- [What is being asked] Output the records below verbatim, minus the pictures.

Extracted data entries:
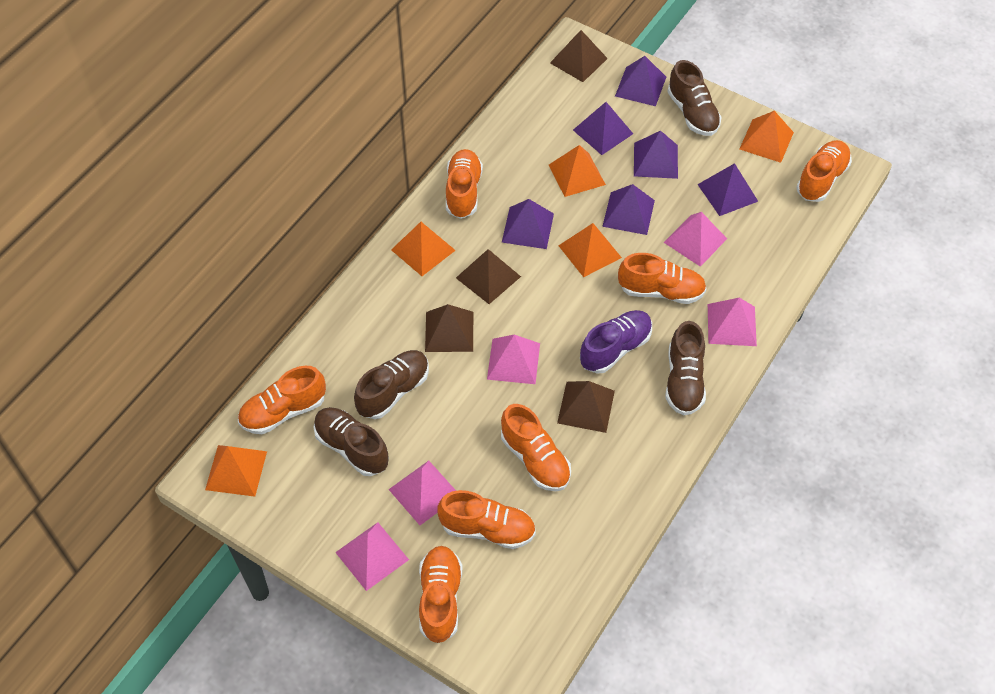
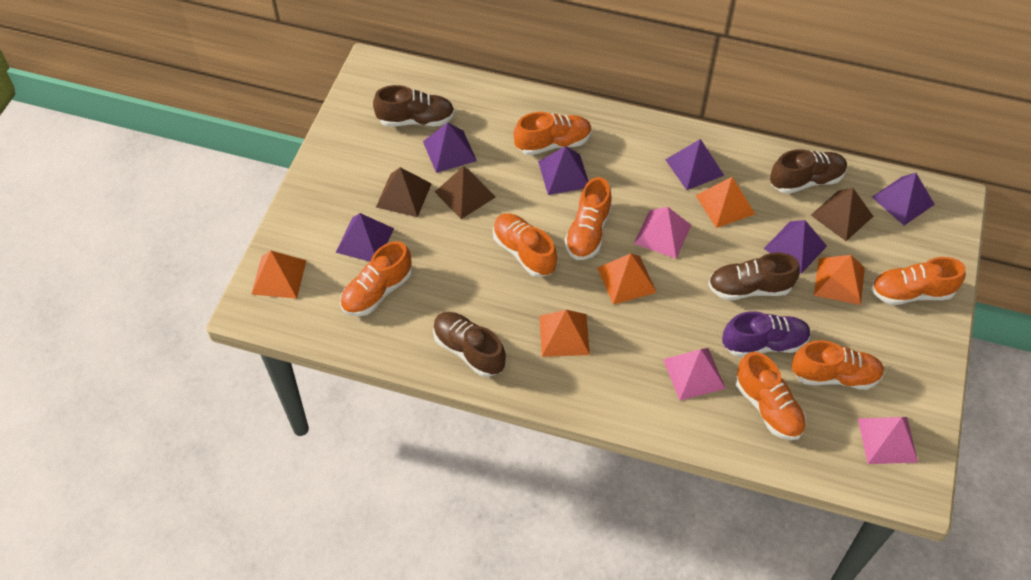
brown pyramid: 4 -> 3
pink pyramid: 5 -> 3

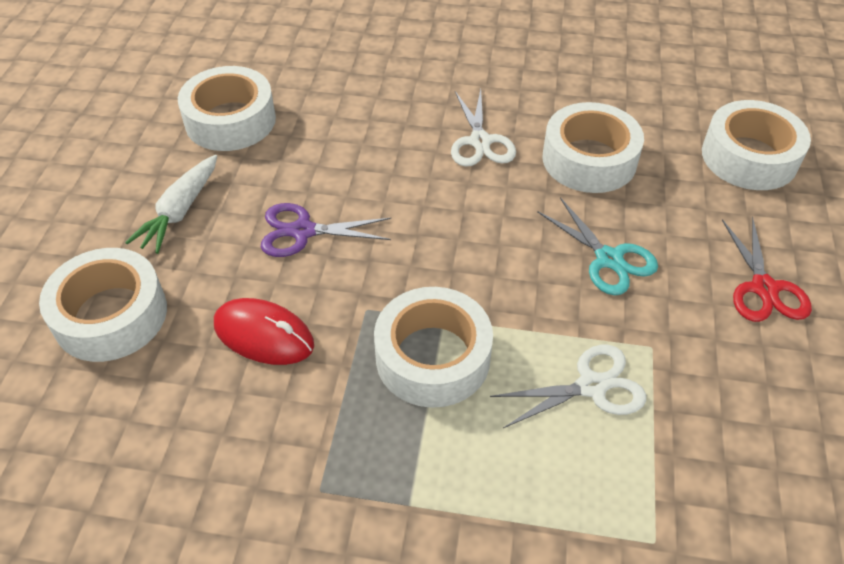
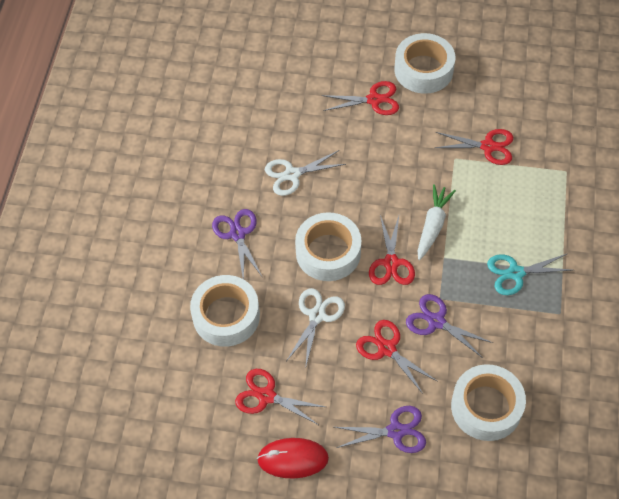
purple scissors: 1 -> 3
red scissors: 1 -> 5
white tape: 5 -> 4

- [Answer for the task]
brown pyramid: 4 -> 3
pink pyramid: 5 -> 3

purple scissors: 1 -> 3
red scissors: 1 -> 5
white tape: 5 -> 4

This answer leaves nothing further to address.